[What you need to do] Report every line from the material that contains the word "slope".

________________________________________

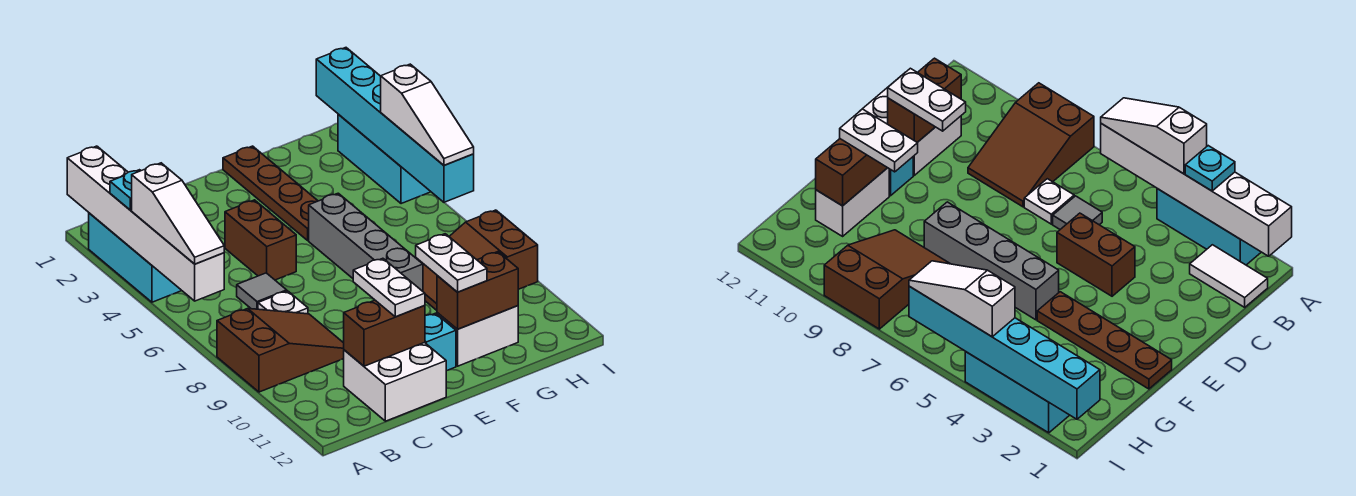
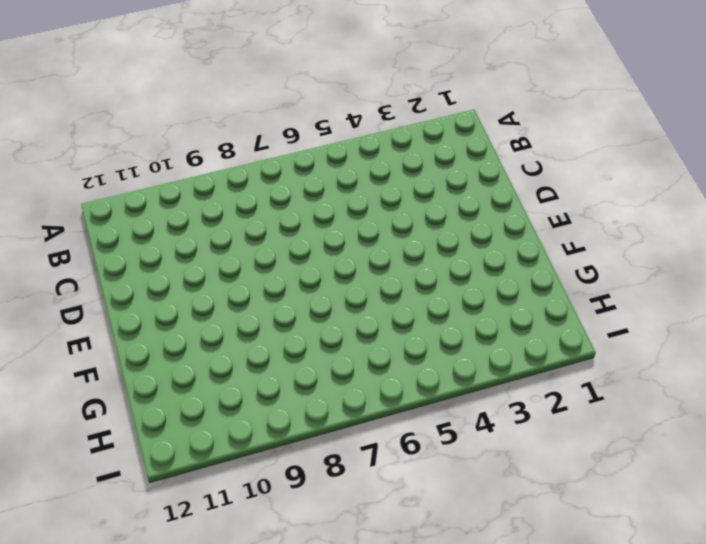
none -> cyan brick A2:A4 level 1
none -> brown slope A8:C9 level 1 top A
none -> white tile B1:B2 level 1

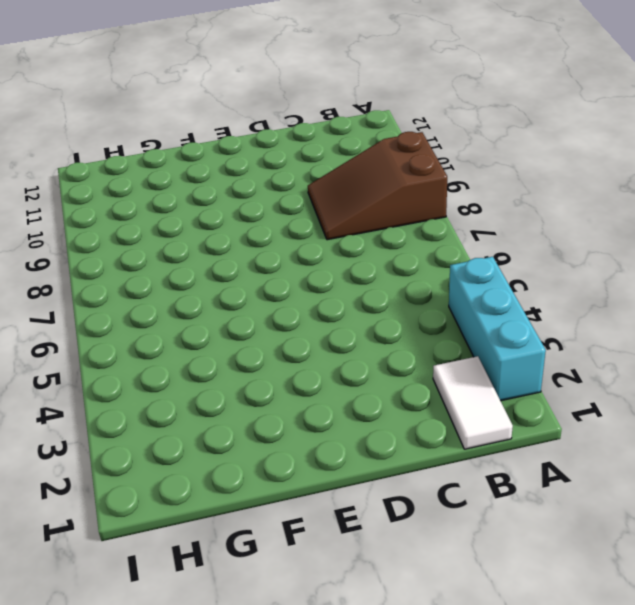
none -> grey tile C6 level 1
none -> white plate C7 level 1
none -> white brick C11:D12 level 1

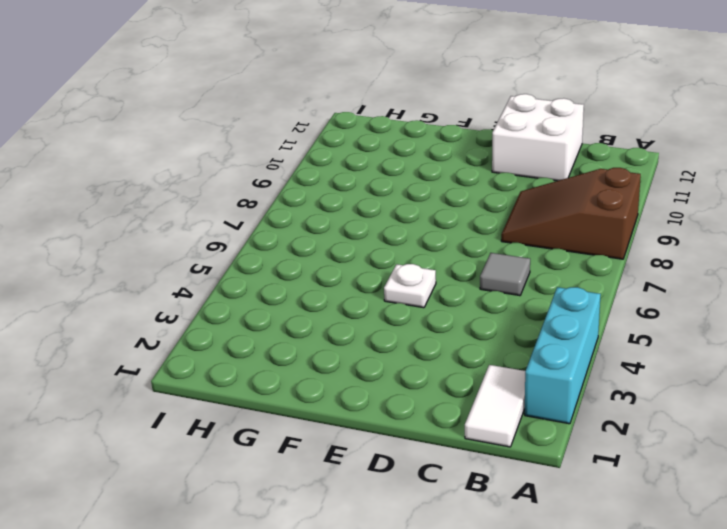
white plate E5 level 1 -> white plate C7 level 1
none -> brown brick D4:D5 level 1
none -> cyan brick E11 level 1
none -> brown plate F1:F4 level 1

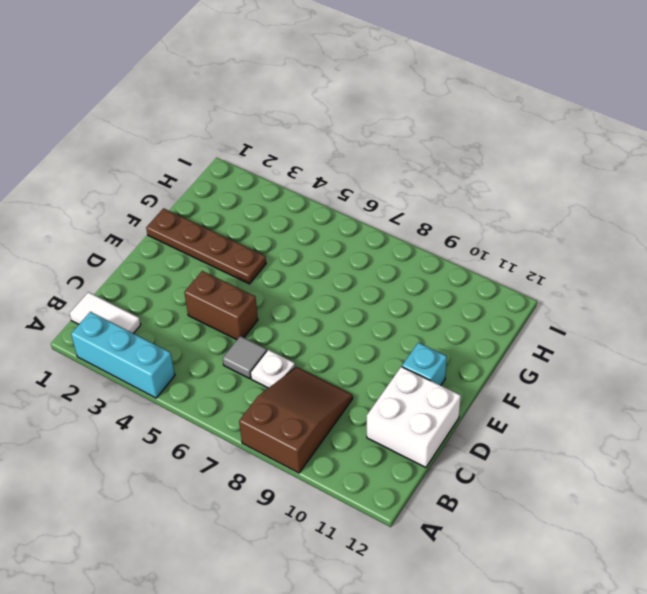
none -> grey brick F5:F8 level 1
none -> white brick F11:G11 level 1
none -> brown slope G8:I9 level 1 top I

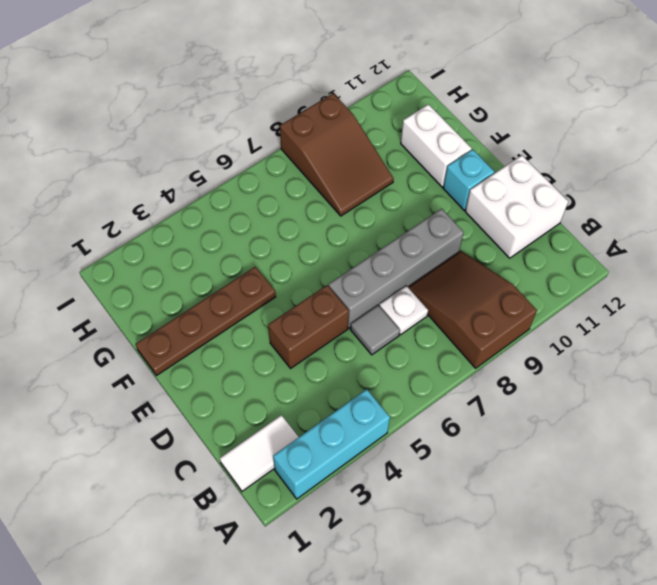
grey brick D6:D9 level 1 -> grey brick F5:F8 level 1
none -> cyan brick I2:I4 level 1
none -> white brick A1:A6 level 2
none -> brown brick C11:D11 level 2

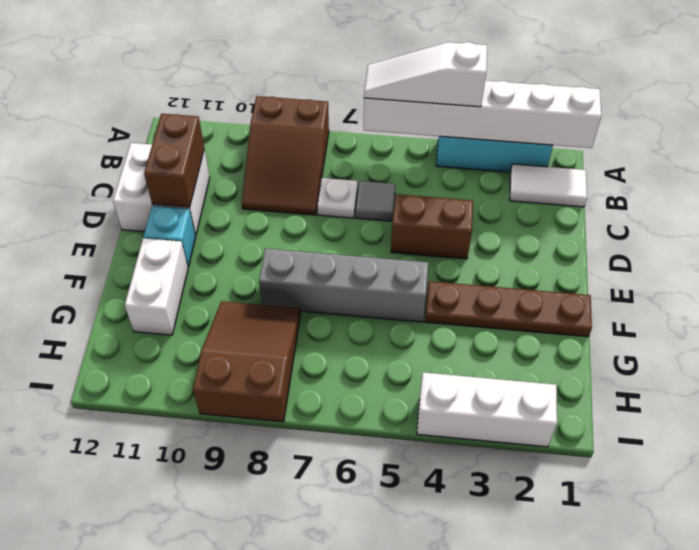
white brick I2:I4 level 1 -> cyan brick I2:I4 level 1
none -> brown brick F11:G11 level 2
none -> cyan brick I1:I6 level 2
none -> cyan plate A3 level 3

________________________________________

[Exercise output]
none -> brown slope A8:C9 level 1 top A
none -> brown slope G8:I9 level 1 top I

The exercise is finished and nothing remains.